(Edit difference data)
BEGIN

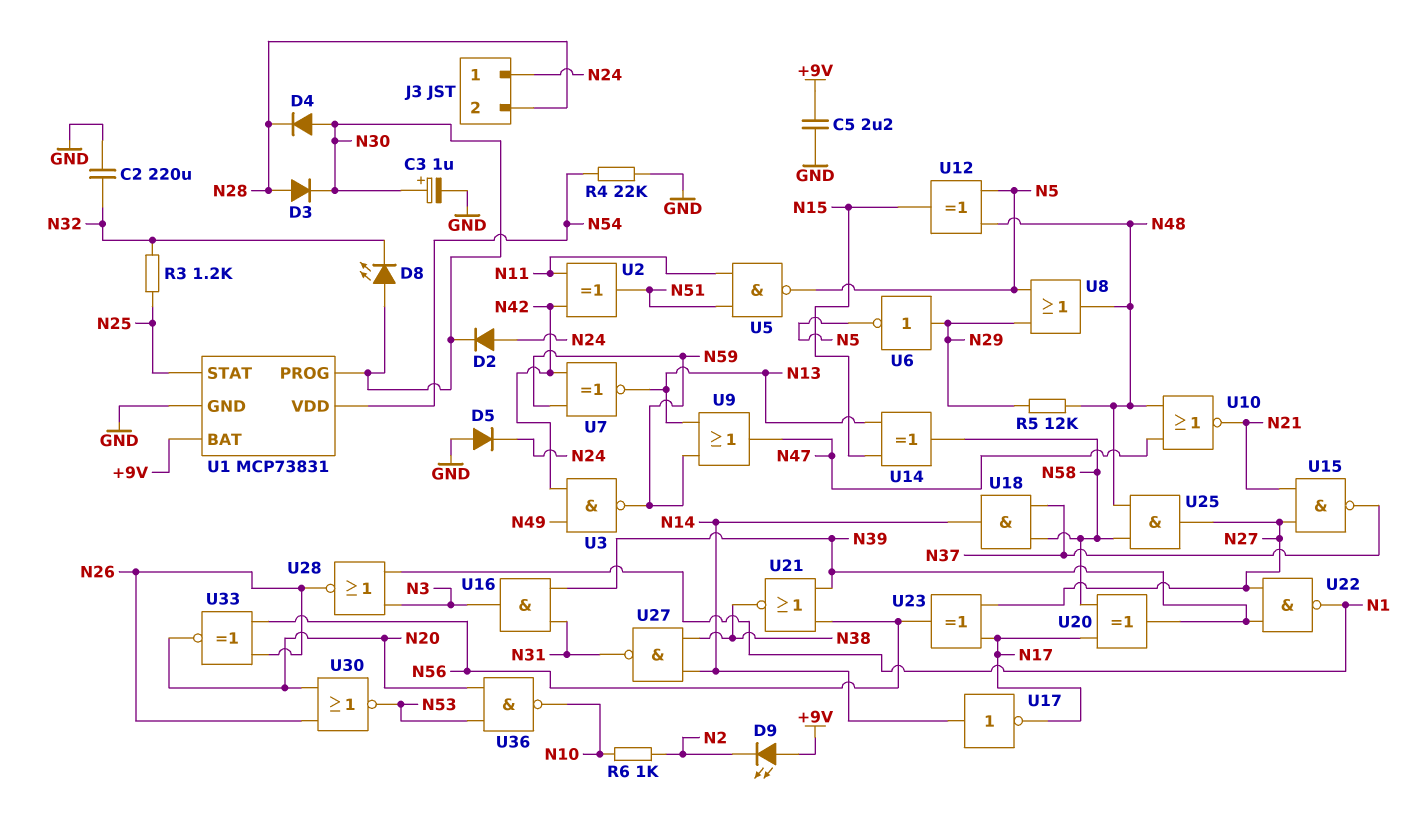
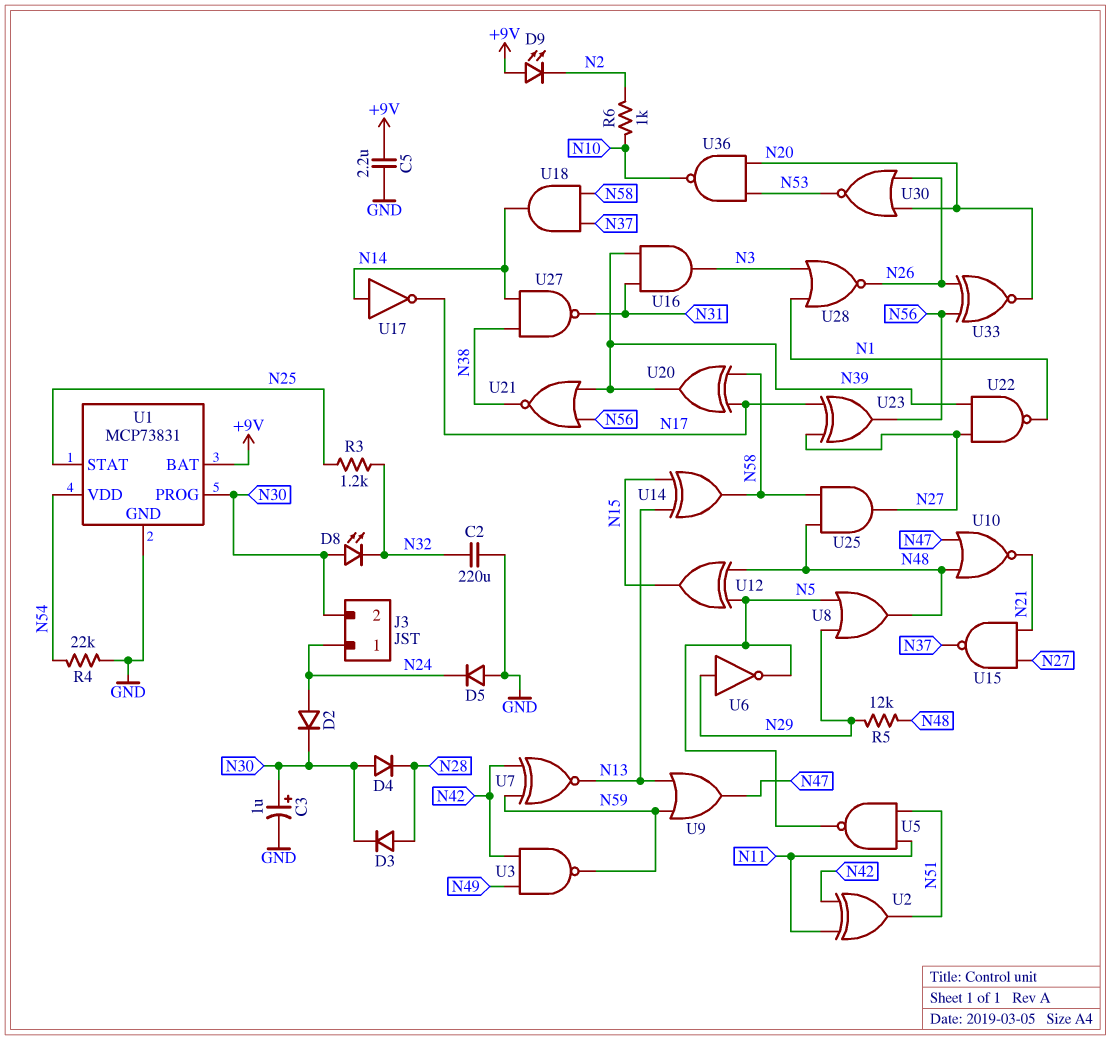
J3 pin 2: N28 -> N30

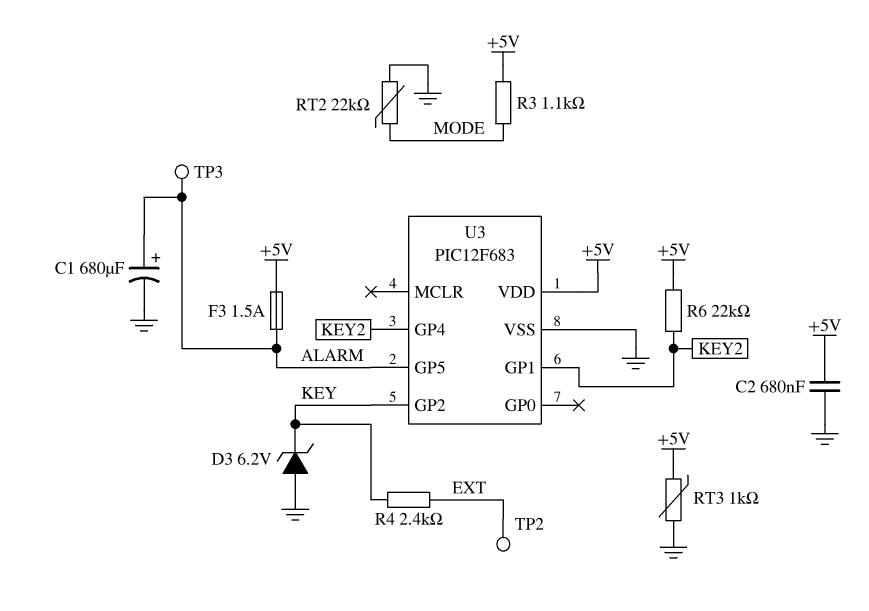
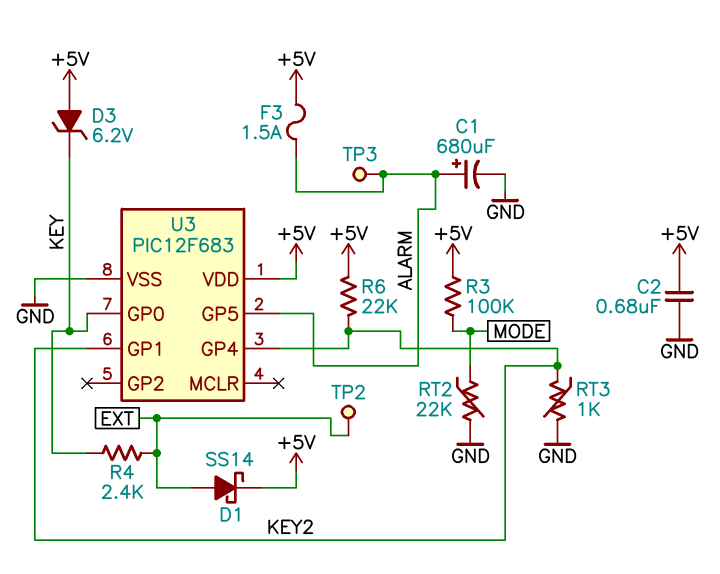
D1: none -> schottky SS14 (A EXT, K +5V)
D3: zener 6.2V (A GND, K KEY) -> zener 6.2V (A +5V, K KEY)
R3: 1.1k (+5V, MODE) -> 100k (+5V, MODE)
RT3: 1k (+5V, GND) -> 1k (GND, KEY2)
U3 pin GP0: none -> KEY
U3 pin GP2: KEY -> none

END

> The task: What is needed is an exact copy of all the entries above, minus the pictures.

> Answer below:
J3 pin 2: N28 -> N30

D1: none -> schottky SS14 (A EXT, K +5V)
D3: zener 6.2V (A GND, K KEY) -> zener 6.2V (A +5V, K KEY)
R3: 1.1k (+5V, MODE) -> 100k (+5V, MODE)
RT3: 1k (+5V, GND) -> 1k (GND, KEY2)
U3 pin GP0: none -> KEY
U3 pin GP2: KEY -> none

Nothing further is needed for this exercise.